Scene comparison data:

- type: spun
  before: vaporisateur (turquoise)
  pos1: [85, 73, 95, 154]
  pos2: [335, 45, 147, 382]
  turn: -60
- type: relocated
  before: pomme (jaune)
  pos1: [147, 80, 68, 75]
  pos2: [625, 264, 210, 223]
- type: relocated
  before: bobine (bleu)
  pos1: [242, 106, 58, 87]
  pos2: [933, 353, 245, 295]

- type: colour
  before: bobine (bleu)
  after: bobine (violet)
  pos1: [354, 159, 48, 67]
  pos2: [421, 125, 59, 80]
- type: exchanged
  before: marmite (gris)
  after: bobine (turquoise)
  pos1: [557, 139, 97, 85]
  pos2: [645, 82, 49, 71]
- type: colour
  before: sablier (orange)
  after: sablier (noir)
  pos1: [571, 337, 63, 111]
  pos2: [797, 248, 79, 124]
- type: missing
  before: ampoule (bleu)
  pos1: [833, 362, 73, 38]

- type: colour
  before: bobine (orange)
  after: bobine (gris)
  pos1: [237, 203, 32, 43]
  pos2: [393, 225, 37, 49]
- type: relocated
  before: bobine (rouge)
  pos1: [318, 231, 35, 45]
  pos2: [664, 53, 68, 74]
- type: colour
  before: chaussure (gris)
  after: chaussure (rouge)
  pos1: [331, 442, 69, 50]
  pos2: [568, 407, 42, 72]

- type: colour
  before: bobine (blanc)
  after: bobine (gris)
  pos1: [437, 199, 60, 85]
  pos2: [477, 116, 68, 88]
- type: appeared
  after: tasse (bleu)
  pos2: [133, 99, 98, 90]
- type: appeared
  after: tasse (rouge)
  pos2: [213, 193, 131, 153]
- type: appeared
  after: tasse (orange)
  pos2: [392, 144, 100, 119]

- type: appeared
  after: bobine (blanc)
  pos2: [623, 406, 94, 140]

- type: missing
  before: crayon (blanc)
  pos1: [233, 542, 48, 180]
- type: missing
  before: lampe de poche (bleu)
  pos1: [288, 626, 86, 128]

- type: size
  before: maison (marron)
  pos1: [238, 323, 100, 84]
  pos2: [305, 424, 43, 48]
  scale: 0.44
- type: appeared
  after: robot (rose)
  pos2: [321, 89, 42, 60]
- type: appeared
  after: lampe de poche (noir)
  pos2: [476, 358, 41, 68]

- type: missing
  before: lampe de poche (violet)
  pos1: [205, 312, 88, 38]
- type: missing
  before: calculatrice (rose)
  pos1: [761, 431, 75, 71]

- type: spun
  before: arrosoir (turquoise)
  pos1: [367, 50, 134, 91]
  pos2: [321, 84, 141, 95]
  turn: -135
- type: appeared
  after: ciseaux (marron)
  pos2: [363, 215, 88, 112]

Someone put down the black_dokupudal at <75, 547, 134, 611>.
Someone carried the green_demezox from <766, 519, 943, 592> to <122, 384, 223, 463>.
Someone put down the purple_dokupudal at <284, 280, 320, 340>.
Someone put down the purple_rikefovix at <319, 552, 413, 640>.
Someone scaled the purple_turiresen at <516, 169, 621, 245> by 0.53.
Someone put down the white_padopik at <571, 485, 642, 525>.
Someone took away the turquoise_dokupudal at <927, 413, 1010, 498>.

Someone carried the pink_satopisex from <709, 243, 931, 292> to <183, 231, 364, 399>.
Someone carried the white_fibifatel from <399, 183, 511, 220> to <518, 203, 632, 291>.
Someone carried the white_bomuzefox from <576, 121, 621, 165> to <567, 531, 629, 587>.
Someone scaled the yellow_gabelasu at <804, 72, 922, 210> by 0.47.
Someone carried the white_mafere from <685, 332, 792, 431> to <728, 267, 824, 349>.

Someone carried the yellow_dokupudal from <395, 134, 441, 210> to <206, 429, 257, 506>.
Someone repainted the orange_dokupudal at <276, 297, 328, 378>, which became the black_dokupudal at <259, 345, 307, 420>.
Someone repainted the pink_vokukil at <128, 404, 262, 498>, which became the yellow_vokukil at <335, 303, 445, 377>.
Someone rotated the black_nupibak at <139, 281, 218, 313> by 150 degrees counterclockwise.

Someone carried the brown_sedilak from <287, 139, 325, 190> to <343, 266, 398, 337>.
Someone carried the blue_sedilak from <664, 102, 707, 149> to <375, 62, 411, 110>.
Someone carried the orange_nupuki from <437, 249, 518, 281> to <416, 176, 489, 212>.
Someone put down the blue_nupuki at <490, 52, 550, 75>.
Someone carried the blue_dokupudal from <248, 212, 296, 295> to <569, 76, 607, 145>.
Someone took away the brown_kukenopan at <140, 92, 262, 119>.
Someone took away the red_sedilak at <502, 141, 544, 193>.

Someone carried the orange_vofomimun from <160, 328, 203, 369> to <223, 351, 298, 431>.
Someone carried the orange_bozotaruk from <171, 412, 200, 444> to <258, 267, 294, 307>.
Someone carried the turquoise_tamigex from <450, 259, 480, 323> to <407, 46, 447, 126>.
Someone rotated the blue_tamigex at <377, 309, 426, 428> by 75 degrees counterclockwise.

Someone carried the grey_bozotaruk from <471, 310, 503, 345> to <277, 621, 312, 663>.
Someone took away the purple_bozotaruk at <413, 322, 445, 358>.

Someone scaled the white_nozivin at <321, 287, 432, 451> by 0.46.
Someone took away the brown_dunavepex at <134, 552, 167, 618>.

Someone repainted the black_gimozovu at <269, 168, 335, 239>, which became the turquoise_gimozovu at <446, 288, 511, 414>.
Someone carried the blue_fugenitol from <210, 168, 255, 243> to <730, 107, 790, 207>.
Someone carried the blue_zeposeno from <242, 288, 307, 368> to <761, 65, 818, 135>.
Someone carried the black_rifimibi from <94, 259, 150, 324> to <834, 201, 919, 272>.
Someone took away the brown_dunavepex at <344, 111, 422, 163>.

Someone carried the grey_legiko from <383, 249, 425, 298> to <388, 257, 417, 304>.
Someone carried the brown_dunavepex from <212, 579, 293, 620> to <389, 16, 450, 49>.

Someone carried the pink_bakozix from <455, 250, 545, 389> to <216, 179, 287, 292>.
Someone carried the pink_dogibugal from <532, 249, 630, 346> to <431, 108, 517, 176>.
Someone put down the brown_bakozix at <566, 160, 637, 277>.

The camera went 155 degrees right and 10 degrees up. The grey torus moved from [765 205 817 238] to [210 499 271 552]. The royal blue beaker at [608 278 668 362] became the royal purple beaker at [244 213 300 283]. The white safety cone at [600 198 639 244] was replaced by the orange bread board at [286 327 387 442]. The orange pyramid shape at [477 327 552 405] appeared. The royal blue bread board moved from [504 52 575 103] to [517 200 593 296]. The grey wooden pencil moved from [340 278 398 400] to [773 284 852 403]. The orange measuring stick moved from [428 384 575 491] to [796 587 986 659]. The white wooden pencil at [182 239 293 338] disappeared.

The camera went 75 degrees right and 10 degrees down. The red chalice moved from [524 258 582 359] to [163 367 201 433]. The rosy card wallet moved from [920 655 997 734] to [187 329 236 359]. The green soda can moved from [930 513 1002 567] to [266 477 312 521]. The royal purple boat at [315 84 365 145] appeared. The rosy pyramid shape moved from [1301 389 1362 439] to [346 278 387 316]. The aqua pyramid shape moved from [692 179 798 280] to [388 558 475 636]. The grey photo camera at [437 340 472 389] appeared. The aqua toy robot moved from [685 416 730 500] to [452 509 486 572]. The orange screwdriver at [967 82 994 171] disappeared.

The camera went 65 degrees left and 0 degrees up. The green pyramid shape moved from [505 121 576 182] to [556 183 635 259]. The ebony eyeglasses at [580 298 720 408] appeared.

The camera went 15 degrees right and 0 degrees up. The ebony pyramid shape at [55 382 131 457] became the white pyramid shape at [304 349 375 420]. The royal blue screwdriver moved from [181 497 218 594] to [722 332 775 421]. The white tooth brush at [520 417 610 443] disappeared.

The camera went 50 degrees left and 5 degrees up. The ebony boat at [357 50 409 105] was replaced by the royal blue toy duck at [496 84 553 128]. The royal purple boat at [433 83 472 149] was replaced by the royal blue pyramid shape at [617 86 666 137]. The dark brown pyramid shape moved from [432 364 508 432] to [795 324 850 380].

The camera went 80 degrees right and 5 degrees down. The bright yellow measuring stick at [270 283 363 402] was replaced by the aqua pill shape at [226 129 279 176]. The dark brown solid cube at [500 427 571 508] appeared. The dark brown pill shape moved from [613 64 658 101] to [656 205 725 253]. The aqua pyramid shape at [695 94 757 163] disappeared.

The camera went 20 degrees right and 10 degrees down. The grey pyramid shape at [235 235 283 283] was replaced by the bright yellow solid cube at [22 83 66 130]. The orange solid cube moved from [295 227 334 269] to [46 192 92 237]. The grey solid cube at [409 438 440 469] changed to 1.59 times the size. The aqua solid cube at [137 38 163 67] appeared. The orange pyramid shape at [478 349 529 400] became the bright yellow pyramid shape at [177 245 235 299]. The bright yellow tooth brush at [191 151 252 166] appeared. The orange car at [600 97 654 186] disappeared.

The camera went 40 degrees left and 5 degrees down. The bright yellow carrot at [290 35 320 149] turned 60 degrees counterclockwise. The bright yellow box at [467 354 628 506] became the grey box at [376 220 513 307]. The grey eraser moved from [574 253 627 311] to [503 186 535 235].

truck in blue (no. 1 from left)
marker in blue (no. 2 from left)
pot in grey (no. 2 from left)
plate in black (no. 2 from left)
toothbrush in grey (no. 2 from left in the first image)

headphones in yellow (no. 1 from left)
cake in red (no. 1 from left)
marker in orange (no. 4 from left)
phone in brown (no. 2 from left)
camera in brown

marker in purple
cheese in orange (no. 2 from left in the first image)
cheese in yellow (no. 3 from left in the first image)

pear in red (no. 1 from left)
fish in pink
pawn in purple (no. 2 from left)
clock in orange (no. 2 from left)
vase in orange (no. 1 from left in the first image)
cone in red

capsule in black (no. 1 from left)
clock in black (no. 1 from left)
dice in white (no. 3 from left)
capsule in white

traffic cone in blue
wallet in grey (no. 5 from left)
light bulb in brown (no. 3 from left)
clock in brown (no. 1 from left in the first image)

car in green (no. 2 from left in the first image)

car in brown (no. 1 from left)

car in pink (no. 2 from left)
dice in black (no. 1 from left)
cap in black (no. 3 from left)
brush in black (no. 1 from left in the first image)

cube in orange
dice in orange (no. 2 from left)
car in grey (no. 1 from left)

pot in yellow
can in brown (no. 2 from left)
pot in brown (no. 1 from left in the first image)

Exercise brief: Every line from the one that holds "plate in black (no. 2 from left)" to the end of the data above should be given again exactly, with that line and the last one both kept.

Written answer:
plate in black (no. 2 from left)
toothbrush in grey (no. 2 from left in the first image)

headphones in yellow (no. 1 from left)
cake in red (no. 1 from left)
marker in orange (no. 4 from left)
phone in brown (no. 2 from left)
camera in brown

marker in purple
cheese in orange (no. 2 from left in the first image)
cheese in yellow (no. 3 from left in the first image)

pear in red (no. 1 from left)
fish in pink
pawn in purple (no. 2 from left)
clock in orange (no. 2 from left)
vase in orange (no. 1 from left in the first image)
cone in red

capsule in black (no. 1 from left)
clock in black (no. 1 from left)
dice in white (no. 3 from left)
capsule in white

traffic cone in blue
wallet in grey (no. 5 from left)
light bulb in brown (no. 3 from left)
clock in brown (no. 1 from left in the first image)

car in green (no. 2 from left in the first image)

car in brown (no. 1 from left)

car in pink (no. 2 from left)
dice in black (no. 1 from left)
cap in black (no. 3 from left)
brush in black (no. 1 from left in the first image)

cube in orange
dice in orange (no. 2 from left)
car in grey (no. 1 from left)

pot in yellow
can in brown (no. 2 from left)
pot in brown (no. 1 from left in the first image)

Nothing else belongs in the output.